**EXERCISE**. Only the line containing "P1 pin 1: GND -> N3" and the lines after it, through the end of the entries, should be output exactly.

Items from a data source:
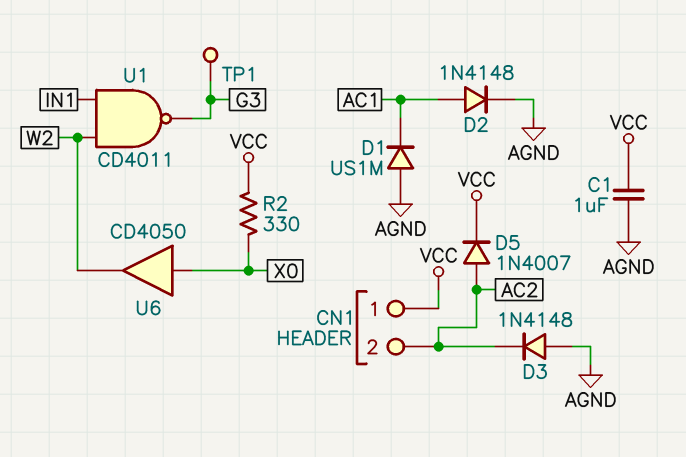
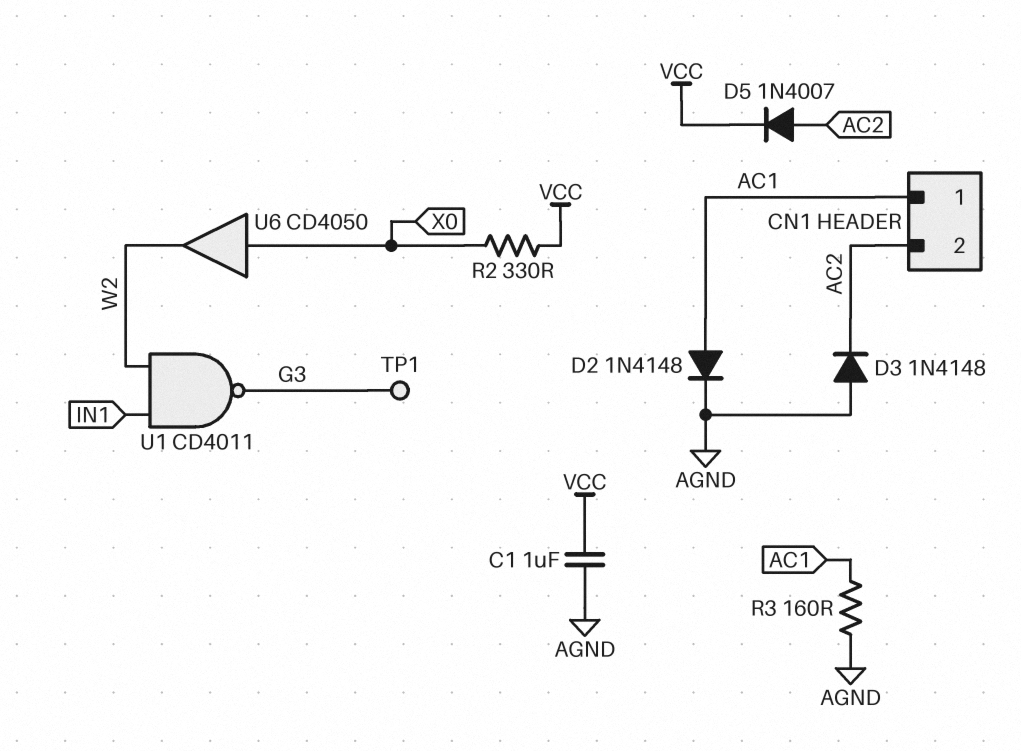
CN1 pin 1: VCC -> AC1
D1: diode US1M (A AGND, K AC1) -> none
R3: none -> 160 (AC1, AGND)

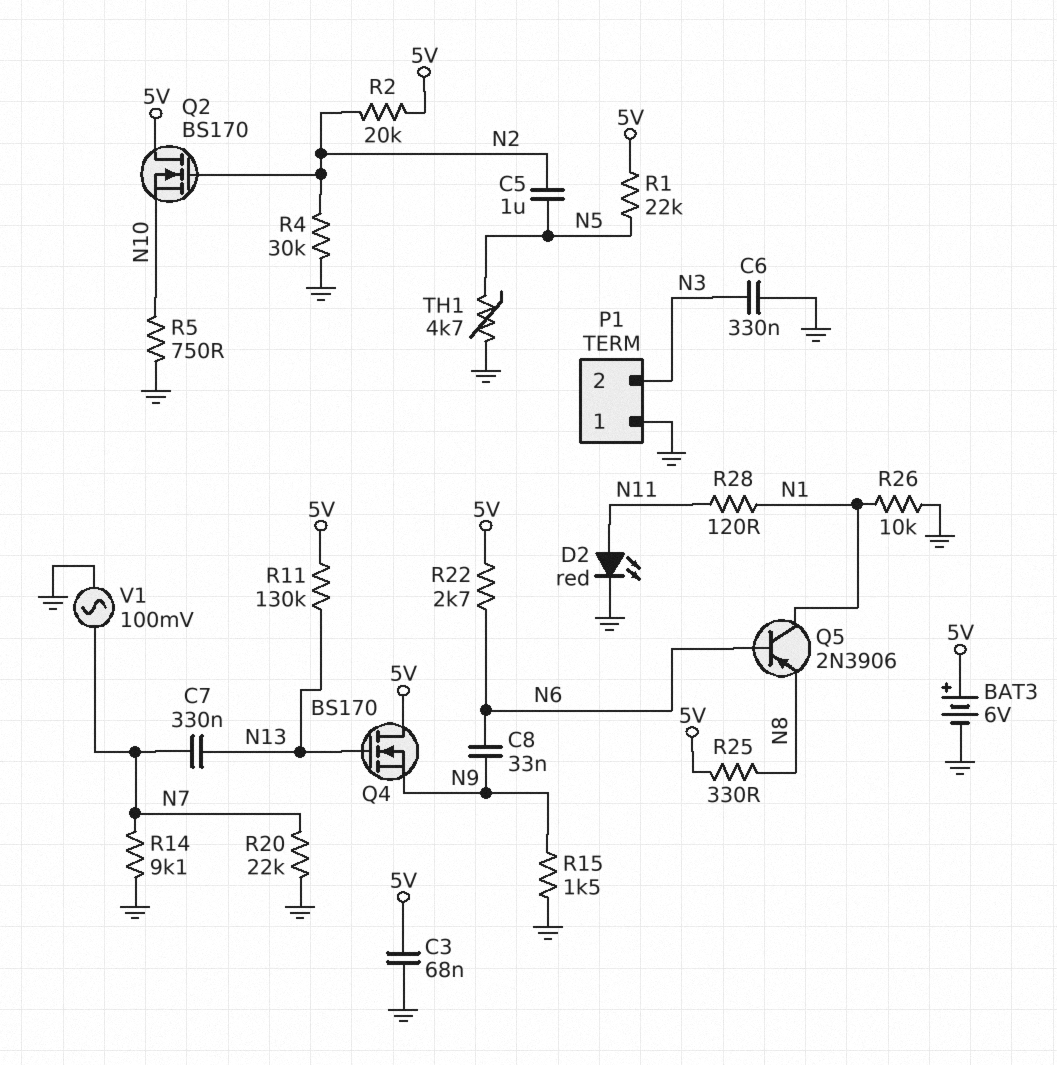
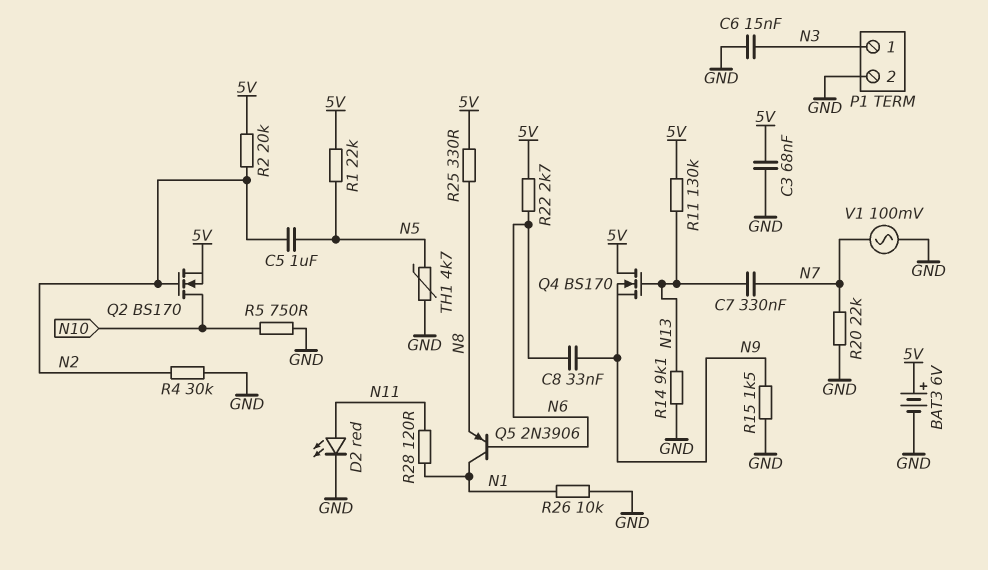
C6: 330nF (GND, N3) -> 15nF (GND, N3)
P1 pin 1: GND -> N3
P1 pin 2: N3 -> GND
Q2: NMOS BS170 (G N2, D 5V, S N10) -> NMOS BS170 (G N2, D N10, S 5V)
R14: 9.1k (GND, N7) -> 9.1k (GND, N13)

**RESULT BELOW**.
P1 pin 1: GND -> N3
P1 pin 2: N3 -> GND
Q2: NMOS BS170 (G N2, D 5V, S N10) -> NMOS BS170 (G N2, D N10, S 5V)
R14: 9.1k (GND, N7) -> 9.1k (GND, N13)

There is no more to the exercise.